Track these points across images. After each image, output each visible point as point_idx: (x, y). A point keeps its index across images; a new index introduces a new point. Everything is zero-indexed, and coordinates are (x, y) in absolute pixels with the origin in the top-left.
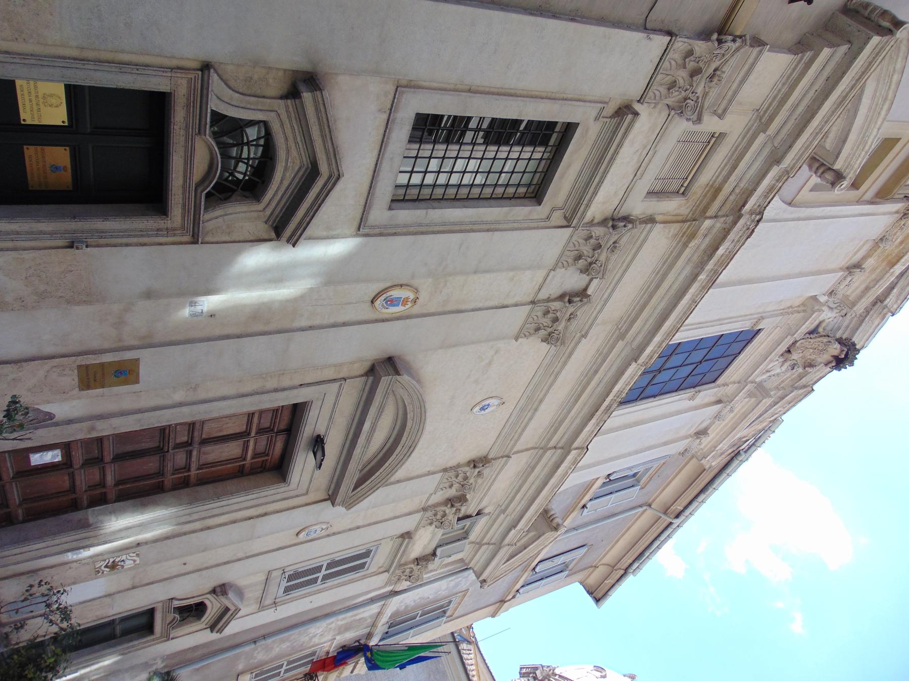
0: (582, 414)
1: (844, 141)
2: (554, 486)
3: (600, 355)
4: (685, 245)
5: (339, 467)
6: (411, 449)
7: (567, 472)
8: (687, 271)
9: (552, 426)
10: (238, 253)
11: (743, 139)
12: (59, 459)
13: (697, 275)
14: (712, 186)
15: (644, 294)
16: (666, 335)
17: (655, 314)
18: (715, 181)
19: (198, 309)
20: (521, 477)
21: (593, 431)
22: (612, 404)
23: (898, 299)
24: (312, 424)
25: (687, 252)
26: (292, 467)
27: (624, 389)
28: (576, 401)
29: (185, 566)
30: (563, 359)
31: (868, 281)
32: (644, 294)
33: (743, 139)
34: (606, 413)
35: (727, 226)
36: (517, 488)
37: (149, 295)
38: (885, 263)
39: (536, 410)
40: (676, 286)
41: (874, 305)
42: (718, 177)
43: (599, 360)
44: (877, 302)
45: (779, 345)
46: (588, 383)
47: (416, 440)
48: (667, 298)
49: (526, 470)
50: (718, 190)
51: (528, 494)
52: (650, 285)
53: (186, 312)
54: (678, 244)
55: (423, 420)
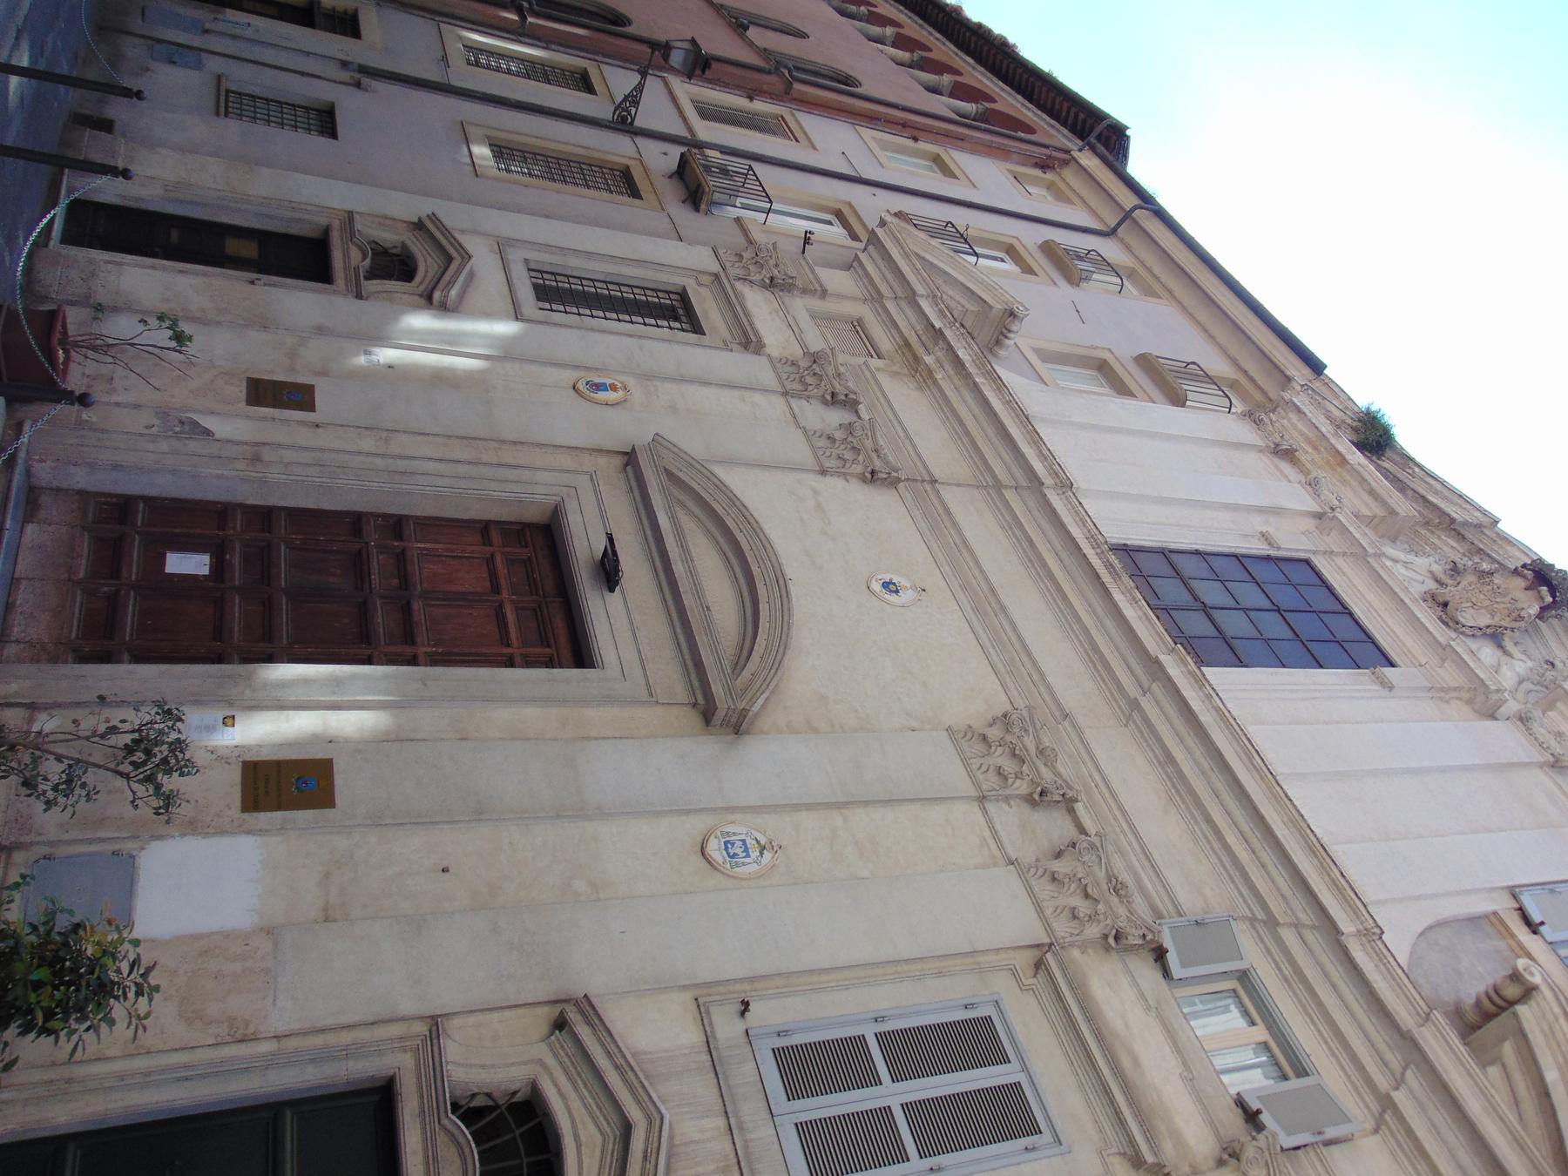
0: (1099, 610)
1: (973, 293)
2: (1247, 762)
3: (1010, 528)
4: (935, 382)
5: (679, 630)
6: (781, 582)
7: (1217, 709)
8: (968, 396)
9: (1095, 666)
10: (404, 313)
11: (879, 315)
12: (205, 571)
13: (975, 384)
14: (900, 347)
15: (962, 442)
16: (1016, 420)
17: (995, 439)
18: (897, 344)
19: (374, 358)
20: (1184, 802)
21: (1145, 614)
22: (1108, 561)
23: (1456, 504)
24: (584, 544)
25: (945, 385)
26: (591, 627)
27: (1089, 531)
28: (1065, 597)
29: (446, 875)
30: (948, 524)
31: (1360, 490)
32: (962, 442)
33: (879, 315)
34: (1120, 577)
35: (945, 347)
36: (1210, 834)
37: (320, 330)
38: (1339, 469)
39: (1003, 608)
40: (977, 410)
41: (1464, 538)
42: (895, 340)
43: (1018, 533)
44: (1455, 530)
45: (1380, 576)
46: (1044, 565)
47: (776, 565)
48: (985, 425)
49: (1168, 777)
50: (907, 344)
51: (1246, 828)
52: (954, 429)
53: (362, 360)
54: (930, 389)
55: (755, 525)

Written instruction: Can you print all of the material above word for word, but without the two picture markers?

The output:
Track these points across images. After each image, output each visible point as point_idx: (x, y). A point keeps its index across images; a new index introduces a new point. Everything is zero-indexed, and coordinates are (x, y) in absolute pixels with the origin in the top-left.
0: (582, 414)
1: (844, 141)
2: (554, 486)
3: (600, 355)
4: (685, 245)
5: (339, 467)
6: (411, 449)
7: (567, 472)
8: (687, 271)
9: (552, 426)
10: (238, 253)
11: (743, 139)
12: (59, 459)
13: (697, 275)
14: (712, 186)
15: (644, 294)
16: (666, 335)
17: (655, 314)
18: (715, 181)
19: (198, 309)
20: (521, 477)
21: (593, 431)
22: (612, 404)
23: (898, 299)
24: (312, 424)
25: (687, 252)
26: (292, 467)
27: (624, 389)
28: (576, 401)
29: (185, 566)
30: (563, 359)
31: (868, 281)
32: (644, 294)
33: (743, 139)
34: (606, 413)
35: (727, 226)
36: (517, 488)
37: (149, 295)
38: (885, 263)
39: (536, 410)
40: (676, 286)
41: (874, 305)
42: (718, 177)
43: (599, 360)
44: (877, 302)
45: (779, 345)
46: (588, 383)
47: (416, 440)
48: (667, 298)
49: (526, 470)
50: (718, 190)
51: (528, 494)
52: (650, 285)
53: (186, 312)
54: (678, 244)
55: (423, 420)
0: (1099, 610)
1: (973, 293)
2: (1247, 762)
3: (1010, 528)
4: (935, 382)
5: (679, 630)
6: (781, 582)
7: (1217, 709)
8: (968, 396)
9: (1095, 666)
10: (404, 313)
11: (879, 315)
12: (205, 571)
13: (975, 384)
14: (900, 347)
15: (962, 442)
16: (1016, 420)
17: (995, 439)
18: (897, 344)
19: (374, 358)
20: (1184, 802)
21: (1145, 614)
22: (1108, 561)
23: (1456, 504)
24: (584, 544)
25: (945, 385)
26: (591, 627)
27: (1089, 531)
28: (1065, 597)
29: (446, 875)
30: (948, 524)
31: (1360, 490)
32: (962, 442)
33: (879, 315)
34: (1120, 577)
35: (945, 347)
36: (1210, 834)
37: (320, 330)
38: (1339, 469)
39: (1003, 608)
40: (977, 410)
41: (1464, 538)
42: (895, 340)
43: (1018, 533)
44: (1455, 530)
45: (1380, 576)
46: (1044, 565)
47: (776, 565)
48: (985, 425)
49: (1168, 777)
50: (907, 344)
51: (1246, 828)
52: (954, 429)
53: (362, 360)
54: (930, 389)
55: (755, 525)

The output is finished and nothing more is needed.